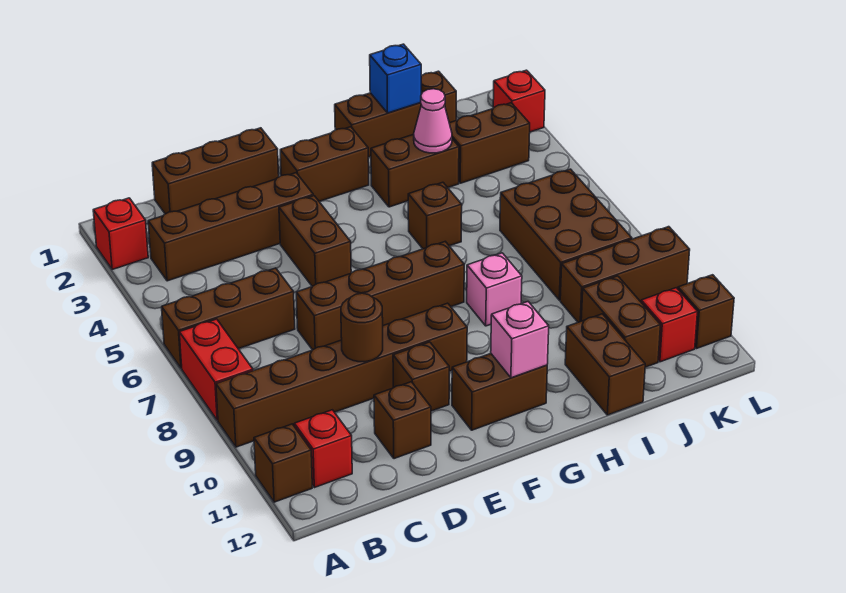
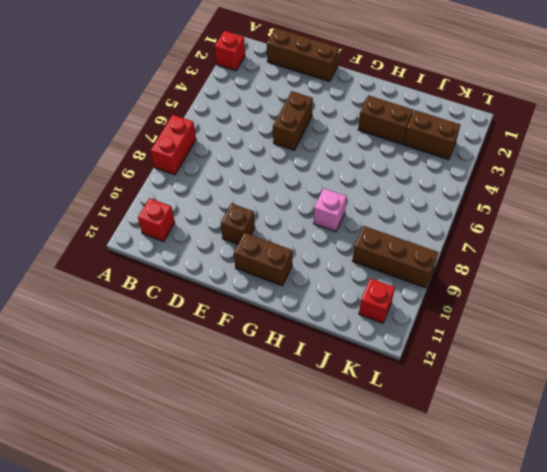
none -> brown brick A6:C6 level 1
none -> brown brick A9:F9 level 1
none -> brown brick A11 level 1
none -> brown brick B3:E3 level 1

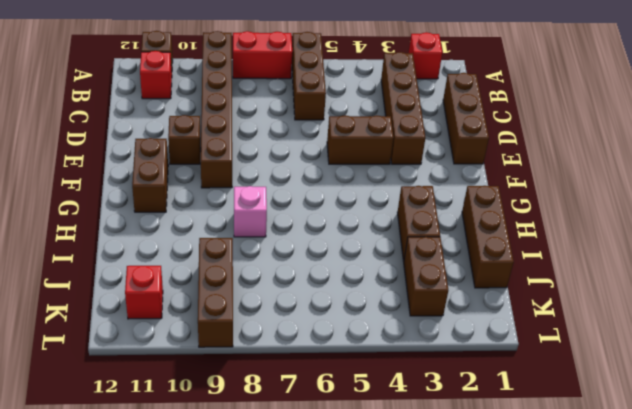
none -> brown brick D7:G7 level 1
none -> brown brick D11 level 1
none -> brown brick F2:G2 level 1
none -> brown brick H5 level 1

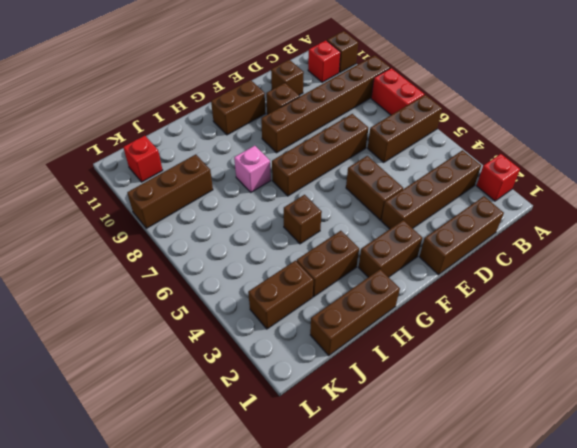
none -> brown brick I11:I12 level 1
none -> brown brick J6:K8 level 1
none -> brown brick J10:J11 level 1
none -> red brick L2 level 1

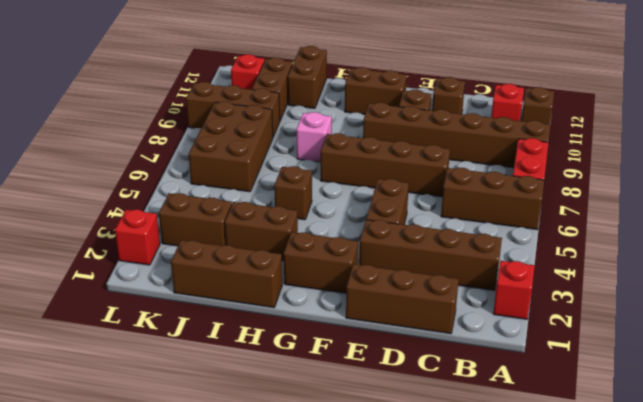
none -> brown brick L11 level 1
none -> brown round brick D9 level 2
none -> pink brick G11 level 2
none -> blue brick I1 level 2

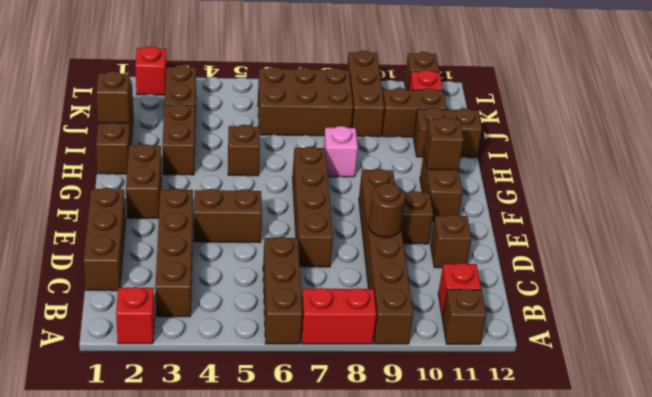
brown brick G11 level 2 -> pink brick G11 level 2
brown brick I1 level 2 -> blue brick I1 level 2
none -> pink cone I3 level 2

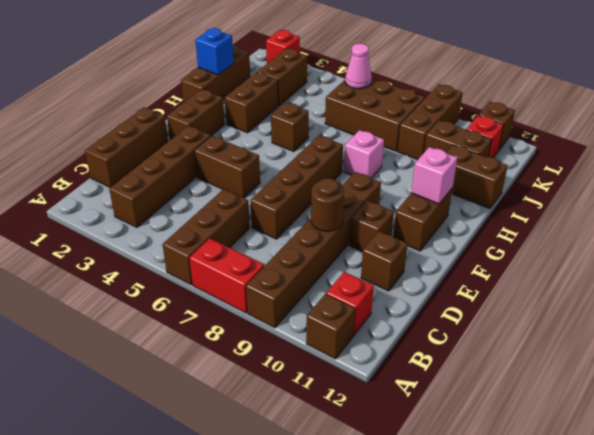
pink cone K6 level 2 -> pink cone I3 level 2
none -> red brick A2 level 1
###
Task requirements →
Check each line of the data above for the string "cone", and copy the ones that have it.

Response area →
none -> pink cone I3 level 2
pink cone K6 level 2 -> pink cone I3 level 2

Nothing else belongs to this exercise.